Please repeat the records below exactly, from the first line through the line containing "- spun: destornillador", and nothing more.
Segment Start: DATA SHOWN
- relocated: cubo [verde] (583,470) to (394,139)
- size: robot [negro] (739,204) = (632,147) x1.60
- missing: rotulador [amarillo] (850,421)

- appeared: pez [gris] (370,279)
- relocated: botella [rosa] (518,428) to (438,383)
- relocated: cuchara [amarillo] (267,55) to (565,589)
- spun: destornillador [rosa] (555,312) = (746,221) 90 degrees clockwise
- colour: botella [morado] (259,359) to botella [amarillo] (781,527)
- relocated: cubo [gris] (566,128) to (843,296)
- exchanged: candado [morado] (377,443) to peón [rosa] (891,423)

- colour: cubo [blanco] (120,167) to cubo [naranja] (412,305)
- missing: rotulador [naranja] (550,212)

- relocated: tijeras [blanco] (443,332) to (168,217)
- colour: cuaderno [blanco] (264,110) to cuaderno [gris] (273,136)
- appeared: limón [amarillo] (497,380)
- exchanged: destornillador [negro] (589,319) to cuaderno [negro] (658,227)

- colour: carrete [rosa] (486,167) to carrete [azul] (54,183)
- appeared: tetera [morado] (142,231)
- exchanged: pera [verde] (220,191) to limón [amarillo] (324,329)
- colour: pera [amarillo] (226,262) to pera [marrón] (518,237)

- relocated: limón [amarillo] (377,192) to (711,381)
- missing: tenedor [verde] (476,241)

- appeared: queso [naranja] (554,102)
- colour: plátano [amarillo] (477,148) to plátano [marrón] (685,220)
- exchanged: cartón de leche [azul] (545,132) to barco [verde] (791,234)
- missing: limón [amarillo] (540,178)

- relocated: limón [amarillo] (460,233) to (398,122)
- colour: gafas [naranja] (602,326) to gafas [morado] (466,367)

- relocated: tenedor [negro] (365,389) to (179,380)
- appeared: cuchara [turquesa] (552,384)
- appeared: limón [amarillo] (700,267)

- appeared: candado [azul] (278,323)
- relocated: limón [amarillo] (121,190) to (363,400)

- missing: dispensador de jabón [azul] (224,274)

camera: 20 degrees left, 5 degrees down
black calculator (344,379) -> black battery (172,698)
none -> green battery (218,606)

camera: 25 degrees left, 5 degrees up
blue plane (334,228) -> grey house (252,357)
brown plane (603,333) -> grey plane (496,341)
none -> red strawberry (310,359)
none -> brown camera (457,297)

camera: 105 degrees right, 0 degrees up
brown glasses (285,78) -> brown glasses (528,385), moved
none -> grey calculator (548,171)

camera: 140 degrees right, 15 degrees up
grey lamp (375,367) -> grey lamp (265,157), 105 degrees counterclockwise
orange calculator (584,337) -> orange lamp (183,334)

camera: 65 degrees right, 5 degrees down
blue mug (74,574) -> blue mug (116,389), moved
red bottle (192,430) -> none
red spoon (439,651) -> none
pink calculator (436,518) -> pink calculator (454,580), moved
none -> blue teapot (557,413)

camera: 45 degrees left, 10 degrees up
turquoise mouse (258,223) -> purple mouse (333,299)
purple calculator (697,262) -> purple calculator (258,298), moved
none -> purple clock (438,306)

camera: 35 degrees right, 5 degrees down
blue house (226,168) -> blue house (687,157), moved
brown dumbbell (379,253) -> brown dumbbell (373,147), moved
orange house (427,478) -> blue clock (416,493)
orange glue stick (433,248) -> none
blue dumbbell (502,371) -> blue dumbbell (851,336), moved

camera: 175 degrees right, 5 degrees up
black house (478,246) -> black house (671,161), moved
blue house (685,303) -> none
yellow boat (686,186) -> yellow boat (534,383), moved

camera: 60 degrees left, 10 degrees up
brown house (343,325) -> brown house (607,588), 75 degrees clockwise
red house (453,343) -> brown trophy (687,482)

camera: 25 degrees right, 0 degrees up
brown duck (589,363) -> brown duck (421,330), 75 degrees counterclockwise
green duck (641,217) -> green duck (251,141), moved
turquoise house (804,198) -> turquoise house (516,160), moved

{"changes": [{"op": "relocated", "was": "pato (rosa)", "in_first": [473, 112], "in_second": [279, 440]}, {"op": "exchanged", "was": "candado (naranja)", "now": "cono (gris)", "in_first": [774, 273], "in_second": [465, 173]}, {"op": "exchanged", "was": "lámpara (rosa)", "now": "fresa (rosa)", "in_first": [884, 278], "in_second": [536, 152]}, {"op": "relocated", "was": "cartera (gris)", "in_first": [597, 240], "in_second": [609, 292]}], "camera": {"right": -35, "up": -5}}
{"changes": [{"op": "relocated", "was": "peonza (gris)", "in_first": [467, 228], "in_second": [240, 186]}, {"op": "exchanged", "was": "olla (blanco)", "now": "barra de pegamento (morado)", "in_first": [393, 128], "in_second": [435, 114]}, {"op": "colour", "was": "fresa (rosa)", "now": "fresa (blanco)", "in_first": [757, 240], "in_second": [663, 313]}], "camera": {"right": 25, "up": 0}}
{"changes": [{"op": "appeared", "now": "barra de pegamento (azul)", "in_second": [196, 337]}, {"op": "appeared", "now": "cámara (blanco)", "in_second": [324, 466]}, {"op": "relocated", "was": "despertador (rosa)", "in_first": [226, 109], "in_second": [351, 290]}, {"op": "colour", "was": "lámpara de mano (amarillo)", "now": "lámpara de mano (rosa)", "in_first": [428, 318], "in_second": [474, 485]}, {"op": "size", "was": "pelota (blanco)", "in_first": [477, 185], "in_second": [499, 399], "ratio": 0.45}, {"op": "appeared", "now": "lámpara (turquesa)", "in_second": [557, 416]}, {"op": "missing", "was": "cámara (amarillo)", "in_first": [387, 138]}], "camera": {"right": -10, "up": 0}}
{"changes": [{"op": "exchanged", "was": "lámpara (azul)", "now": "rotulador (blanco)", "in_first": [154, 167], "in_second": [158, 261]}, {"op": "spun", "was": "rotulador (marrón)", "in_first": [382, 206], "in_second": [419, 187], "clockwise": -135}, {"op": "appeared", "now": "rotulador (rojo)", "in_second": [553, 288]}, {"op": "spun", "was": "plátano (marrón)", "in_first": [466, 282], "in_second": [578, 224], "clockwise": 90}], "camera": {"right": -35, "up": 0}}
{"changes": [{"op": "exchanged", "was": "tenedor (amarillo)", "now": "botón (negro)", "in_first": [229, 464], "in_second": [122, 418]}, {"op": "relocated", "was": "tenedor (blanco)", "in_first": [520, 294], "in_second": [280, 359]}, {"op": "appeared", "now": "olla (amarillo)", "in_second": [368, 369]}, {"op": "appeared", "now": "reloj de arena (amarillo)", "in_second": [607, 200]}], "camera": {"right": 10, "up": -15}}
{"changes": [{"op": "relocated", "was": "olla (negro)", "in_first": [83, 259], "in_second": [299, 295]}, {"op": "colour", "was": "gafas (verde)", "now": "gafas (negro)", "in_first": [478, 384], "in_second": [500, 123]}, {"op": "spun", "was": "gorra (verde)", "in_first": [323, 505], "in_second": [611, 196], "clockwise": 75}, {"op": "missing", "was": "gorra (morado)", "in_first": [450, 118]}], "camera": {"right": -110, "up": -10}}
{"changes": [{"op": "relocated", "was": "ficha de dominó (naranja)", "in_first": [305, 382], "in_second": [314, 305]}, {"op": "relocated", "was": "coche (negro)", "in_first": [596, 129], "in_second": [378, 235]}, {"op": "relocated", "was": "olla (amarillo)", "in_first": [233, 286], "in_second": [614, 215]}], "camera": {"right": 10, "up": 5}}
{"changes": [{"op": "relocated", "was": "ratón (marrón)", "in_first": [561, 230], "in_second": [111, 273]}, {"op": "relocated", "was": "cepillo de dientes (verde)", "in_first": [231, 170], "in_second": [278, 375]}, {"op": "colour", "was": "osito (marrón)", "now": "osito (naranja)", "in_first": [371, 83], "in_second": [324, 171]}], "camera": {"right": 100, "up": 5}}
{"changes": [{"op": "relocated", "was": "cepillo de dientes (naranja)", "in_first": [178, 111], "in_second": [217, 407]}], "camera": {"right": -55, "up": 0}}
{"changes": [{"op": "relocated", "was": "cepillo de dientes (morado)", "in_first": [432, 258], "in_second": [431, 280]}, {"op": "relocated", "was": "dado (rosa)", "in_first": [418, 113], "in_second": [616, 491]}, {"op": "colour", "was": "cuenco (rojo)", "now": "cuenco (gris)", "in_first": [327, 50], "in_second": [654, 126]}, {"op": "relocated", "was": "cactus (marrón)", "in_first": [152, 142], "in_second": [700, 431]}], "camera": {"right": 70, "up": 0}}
Segment End: DATA SHOWN
# RESPONSE FOR THIS EXERCISE:
- relocated: cubo [verde] (583,470) to (394,139)
- size: robot [negro] (739,204) = (632,147) x1.60
- missing: rotulador [amarillo] (850,421)

- appeared: pez [gris] (370,279)
- relocated: botella [rosa] (518,428) to (438,383)
- relocated: cuchara [amarillo] (267,55) to (565,589)
- spun: destornillador [rosa] (555,312) = (746,221) 90 degrees clockwise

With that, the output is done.